_REQUIREMENT_. What the answer must hold is the line containing "Return every road" and all lines after it through the end of the listing, copied exactly, with pictures left out.

####

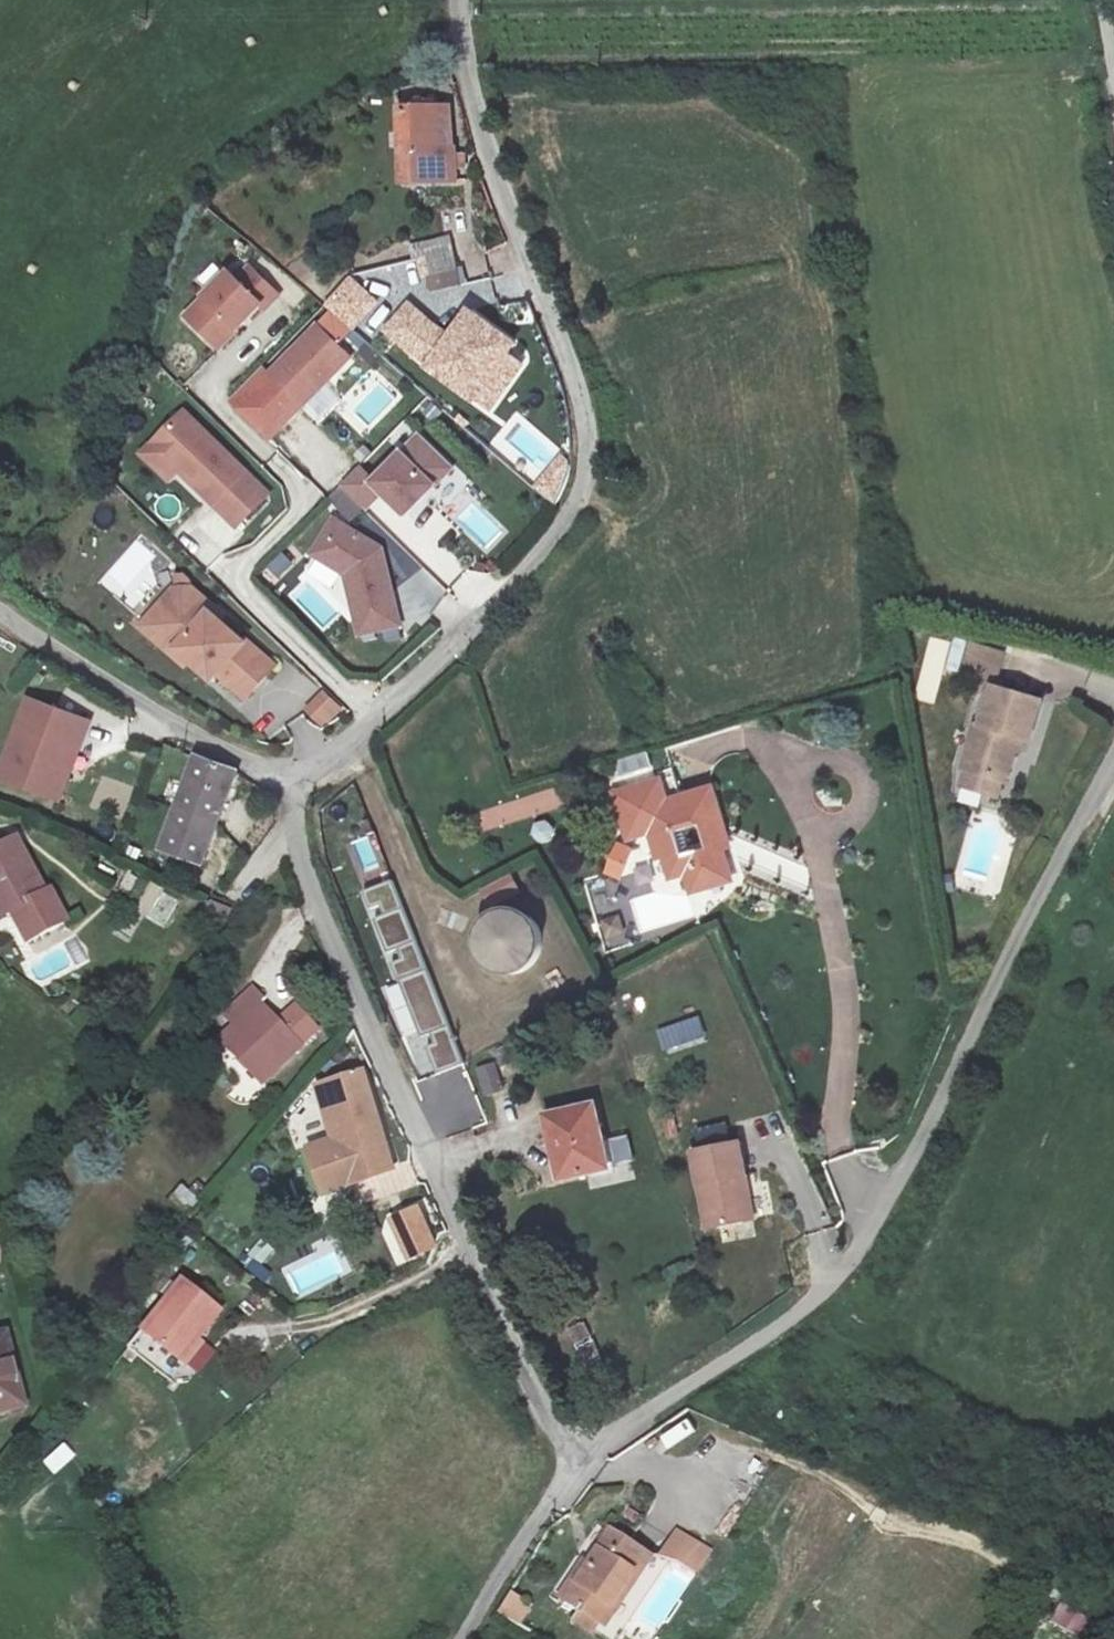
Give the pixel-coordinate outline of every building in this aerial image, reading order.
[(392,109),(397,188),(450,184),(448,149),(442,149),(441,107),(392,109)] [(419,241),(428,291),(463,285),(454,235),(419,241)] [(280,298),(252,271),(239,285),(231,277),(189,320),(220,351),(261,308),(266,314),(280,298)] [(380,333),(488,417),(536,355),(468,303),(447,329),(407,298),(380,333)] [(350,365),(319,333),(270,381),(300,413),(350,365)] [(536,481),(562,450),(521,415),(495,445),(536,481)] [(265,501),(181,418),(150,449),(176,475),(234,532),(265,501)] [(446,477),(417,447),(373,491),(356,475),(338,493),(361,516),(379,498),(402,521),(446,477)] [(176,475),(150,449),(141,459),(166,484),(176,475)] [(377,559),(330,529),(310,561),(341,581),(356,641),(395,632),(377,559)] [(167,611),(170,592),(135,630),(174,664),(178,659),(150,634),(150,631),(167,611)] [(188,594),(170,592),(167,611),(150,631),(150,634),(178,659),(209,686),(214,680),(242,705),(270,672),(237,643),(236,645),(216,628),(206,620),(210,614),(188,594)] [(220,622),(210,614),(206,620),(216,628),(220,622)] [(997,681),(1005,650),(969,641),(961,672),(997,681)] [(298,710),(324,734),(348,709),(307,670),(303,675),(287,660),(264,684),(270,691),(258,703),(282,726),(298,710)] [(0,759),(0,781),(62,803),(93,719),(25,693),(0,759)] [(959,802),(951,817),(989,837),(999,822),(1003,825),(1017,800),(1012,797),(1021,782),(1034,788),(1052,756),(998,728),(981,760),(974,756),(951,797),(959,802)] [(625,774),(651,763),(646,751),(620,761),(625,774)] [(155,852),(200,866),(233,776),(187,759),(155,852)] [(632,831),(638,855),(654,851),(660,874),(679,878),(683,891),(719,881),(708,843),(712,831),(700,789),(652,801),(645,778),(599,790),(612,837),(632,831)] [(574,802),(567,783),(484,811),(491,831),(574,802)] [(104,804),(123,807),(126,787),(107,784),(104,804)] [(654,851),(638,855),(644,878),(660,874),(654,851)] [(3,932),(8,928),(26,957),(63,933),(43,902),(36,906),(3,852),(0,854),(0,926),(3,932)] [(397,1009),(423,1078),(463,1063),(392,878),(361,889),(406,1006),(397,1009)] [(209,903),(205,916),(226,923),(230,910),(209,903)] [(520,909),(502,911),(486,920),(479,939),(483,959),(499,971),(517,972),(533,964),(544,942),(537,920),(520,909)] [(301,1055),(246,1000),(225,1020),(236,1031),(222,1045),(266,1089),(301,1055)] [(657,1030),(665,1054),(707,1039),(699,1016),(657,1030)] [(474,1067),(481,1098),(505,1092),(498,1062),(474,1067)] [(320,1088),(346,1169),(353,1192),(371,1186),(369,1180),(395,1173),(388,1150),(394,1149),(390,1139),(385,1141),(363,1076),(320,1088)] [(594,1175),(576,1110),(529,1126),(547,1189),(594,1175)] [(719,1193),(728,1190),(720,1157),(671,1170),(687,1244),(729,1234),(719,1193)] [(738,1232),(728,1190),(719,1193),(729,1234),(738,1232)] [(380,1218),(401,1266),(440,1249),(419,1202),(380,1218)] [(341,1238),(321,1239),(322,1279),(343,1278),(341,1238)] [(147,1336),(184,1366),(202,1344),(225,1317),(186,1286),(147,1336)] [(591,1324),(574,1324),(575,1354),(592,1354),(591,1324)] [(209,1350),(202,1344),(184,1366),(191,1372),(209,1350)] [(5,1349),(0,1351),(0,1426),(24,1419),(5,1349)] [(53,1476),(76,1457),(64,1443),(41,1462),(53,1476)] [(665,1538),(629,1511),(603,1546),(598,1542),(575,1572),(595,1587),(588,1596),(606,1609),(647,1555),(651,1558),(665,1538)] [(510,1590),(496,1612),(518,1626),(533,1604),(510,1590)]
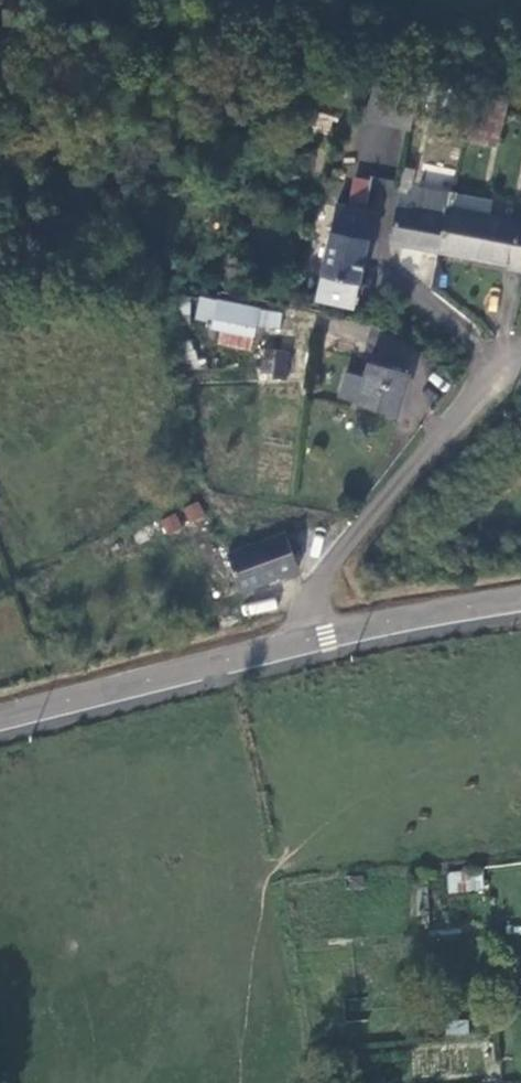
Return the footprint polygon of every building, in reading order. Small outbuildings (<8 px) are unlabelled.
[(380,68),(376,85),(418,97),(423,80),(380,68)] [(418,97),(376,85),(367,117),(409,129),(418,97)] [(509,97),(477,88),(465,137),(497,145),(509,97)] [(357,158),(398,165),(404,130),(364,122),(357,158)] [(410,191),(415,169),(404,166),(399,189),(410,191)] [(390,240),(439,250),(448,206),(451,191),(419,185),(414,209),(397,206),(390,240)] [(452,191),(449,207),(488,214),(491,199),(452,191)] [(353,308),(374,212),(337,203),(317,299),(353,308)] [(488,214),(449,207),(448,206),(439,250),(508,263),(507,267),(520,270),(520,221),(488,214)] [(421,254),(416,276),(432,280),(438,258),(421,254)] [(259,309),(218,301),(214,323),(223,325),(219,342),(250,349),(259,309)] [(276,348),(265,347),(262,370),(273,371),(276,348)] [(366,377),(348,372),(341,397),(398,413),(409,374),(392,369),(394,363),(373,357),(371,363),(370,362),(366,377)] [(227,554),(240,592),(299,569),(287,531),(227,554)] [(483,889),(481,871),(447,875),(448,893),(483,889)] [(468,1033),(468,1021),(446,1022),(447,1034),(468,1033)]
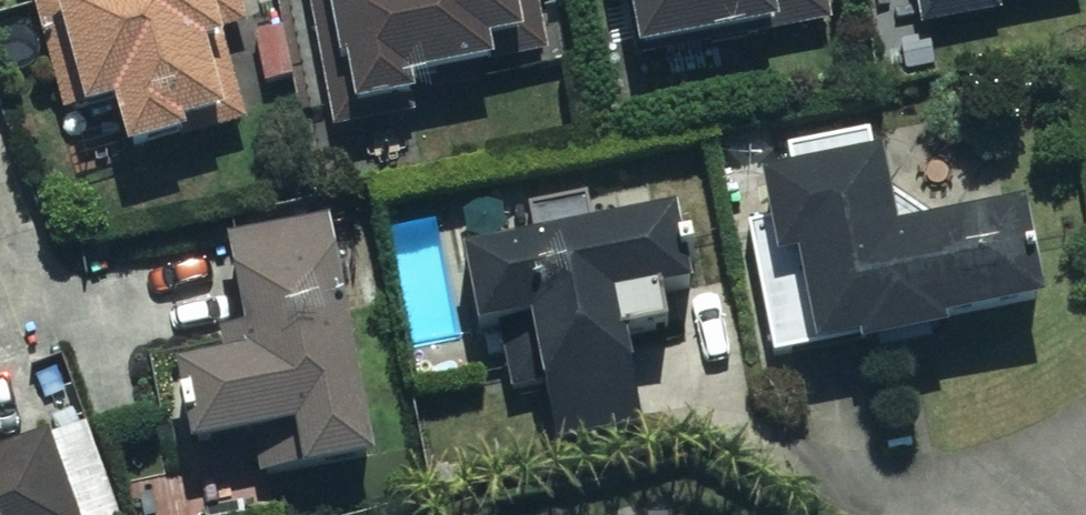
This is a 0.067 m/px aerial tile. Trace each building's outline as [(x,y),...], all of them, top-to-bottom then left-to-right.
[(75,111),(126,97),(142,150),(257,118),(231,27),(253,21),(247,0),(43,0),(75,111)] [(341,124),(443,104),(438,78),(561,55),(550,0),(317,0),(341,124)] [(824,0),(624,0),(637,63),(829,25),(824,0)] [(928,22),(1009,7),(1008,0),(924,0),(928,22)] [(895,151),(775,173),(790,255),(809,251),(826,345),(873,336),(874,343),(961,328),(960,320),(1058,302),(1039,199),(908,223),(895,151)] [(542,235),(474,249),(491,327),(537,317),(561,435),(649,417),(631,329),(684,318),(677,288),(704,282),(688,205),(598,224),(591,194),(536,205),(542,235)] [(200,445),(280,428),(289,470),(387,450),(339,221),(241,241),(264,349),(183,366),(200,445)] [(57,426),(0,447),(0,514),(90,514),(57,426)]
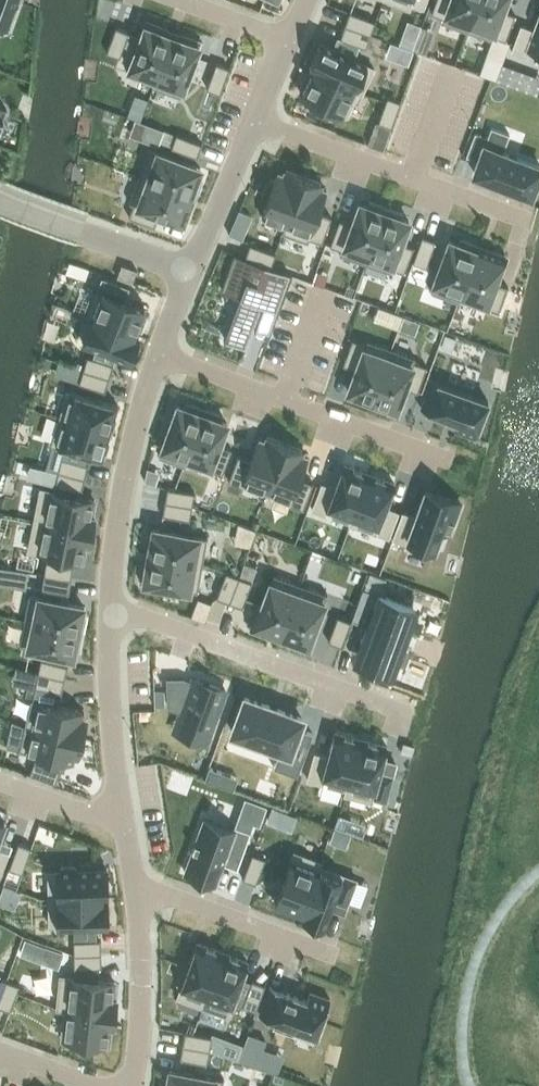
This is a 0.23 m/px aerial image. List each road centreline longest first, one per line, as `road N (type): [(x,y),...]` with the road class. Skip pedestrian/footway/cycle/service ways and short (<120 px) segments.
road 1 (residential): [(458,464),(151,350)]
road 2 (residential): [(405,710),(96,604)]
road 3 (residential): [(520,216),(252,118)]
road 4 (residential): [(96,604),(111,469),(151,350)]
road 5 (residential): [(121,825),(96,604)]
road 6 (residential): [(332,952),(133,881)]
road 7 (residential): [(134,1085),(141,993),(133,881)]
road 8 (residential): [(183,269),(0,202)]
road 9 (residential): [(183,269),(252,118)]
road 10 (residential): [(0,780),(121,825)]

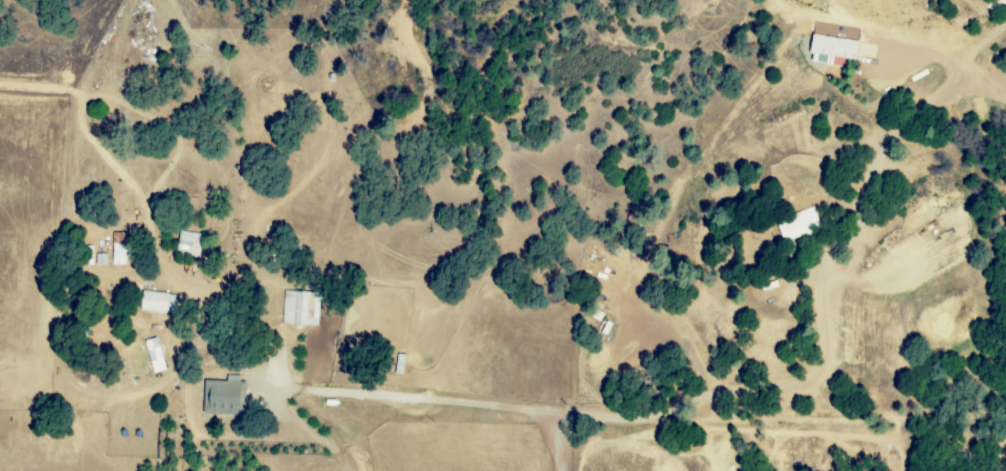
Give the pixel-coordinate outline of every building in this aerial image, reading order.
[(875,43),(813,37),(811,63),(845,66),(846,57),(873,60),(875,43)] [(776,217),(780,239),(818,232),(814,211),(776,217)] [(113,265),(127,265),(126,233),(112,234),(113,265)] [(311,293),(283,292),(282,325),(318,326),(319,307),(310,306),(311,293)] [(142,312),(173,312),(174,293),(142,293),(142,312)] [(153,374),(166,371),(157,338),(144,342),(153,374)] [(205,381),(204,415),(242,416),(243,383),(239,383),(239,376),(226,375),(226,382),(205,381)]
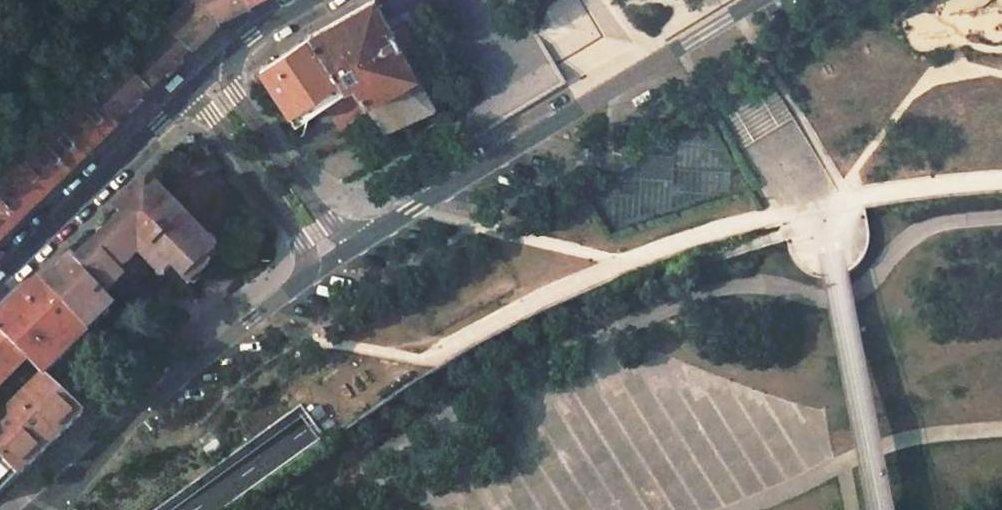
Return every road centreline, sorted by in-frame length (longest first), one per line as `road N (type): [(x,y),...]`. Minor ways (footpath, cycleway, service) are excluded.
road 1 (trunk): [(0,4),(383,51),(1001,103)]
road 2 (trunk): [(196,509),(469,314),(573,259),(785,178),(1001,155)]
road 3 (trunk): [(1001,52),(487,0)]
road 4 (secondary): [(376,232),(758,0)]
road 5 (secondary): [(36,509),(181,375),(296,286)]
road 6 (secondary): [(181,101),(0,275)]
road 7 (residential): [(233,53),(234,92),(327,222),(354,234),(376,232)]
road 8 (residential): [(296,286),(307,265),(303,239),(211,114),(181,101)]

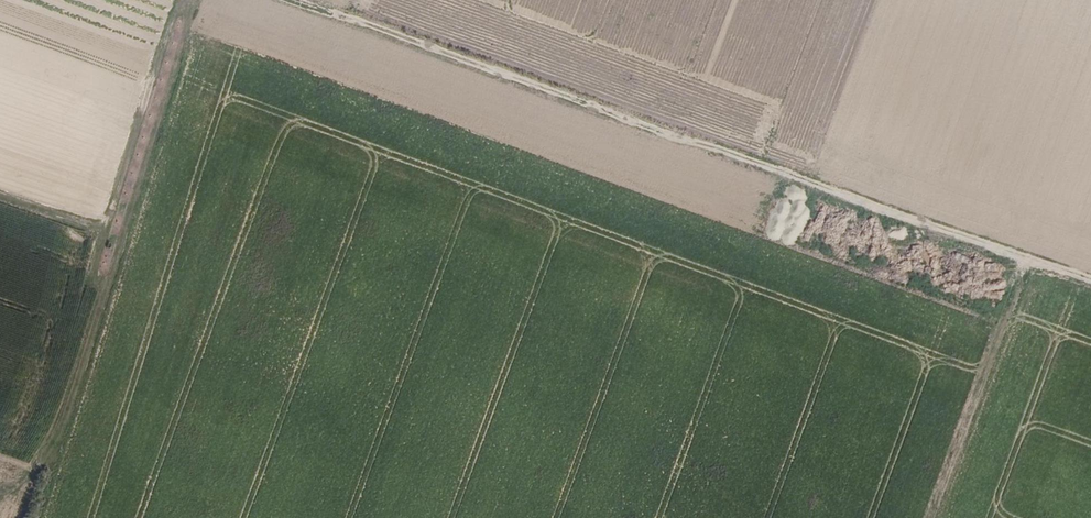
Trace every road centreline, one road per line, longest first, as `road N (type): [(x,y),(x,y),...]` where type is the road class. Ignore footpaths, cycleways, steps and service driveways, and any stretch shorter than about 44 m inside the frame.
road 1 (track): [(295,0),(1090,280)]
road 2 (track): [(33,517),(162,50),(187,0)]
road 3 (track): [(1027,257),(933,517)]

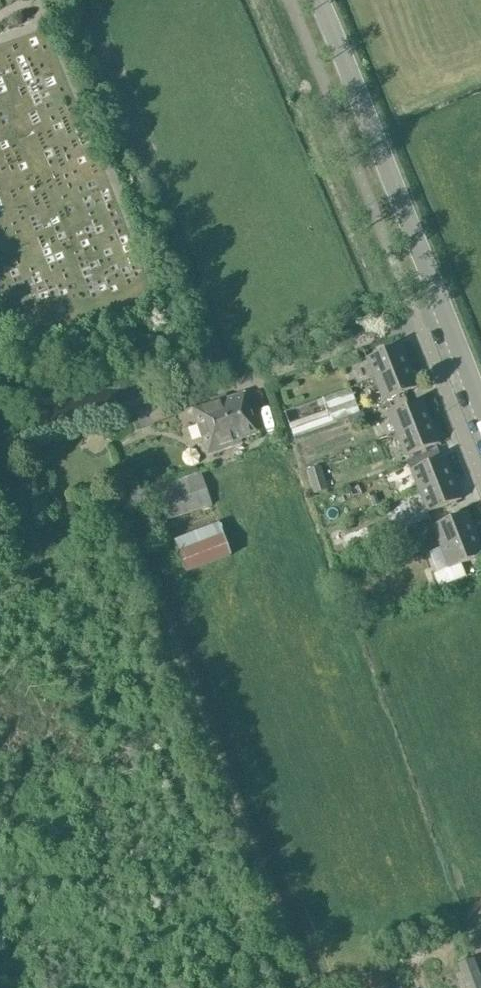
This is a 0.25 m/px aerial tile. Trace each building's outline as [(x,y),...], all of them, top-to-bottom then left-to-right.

####

_SOLUTION TO THIS PROBLEM_.
Return every road centreline, sorted by in-frame length (longest first), one per line as `road N (type): [(x,y),...]`. Minor ways (footpath, cycleway, service) are excluded.
road 1 (trunk): [(0,4),(383,51),(1001,103)]
road 2 (trunk): [(196,509),(469,314),(573,259),(785,178),(1001,155)]
road 3 (trunk): [(1001,52),(487,0)]
road 4 (secondary): [(376,232),(758,0)]
road 5 (secondary): [(36,509),(181,375),(296,286)]
road 6 (secondary): [(181,101),(0,275)]
road 7 (residential): [(233,53),(234,92),(327,222),(354,234),(376,232)]
road 8 (residential): [(296,286),(307,265),(303,239),(211,114),(181,101)]

Trace every road centreline, one road per line, longest first, as `road N (type): [(x,y),(x,y),...]` where type is the road class. Ignore footpaths, cycleways, steps and service driveways, and any stretch shorter than about 44 m inside the frame.
road 1 (track): [(295,0),(1090,280)]
road 2 (track): [(33,517),(162,50),(187,0)]
road 3 (track): [(1027,257),(933,517)]

This is a 0.25 m/px aerial tile. Trace each building's outline as [(x,y),...], all of them, top-to-bottom then left-to-right.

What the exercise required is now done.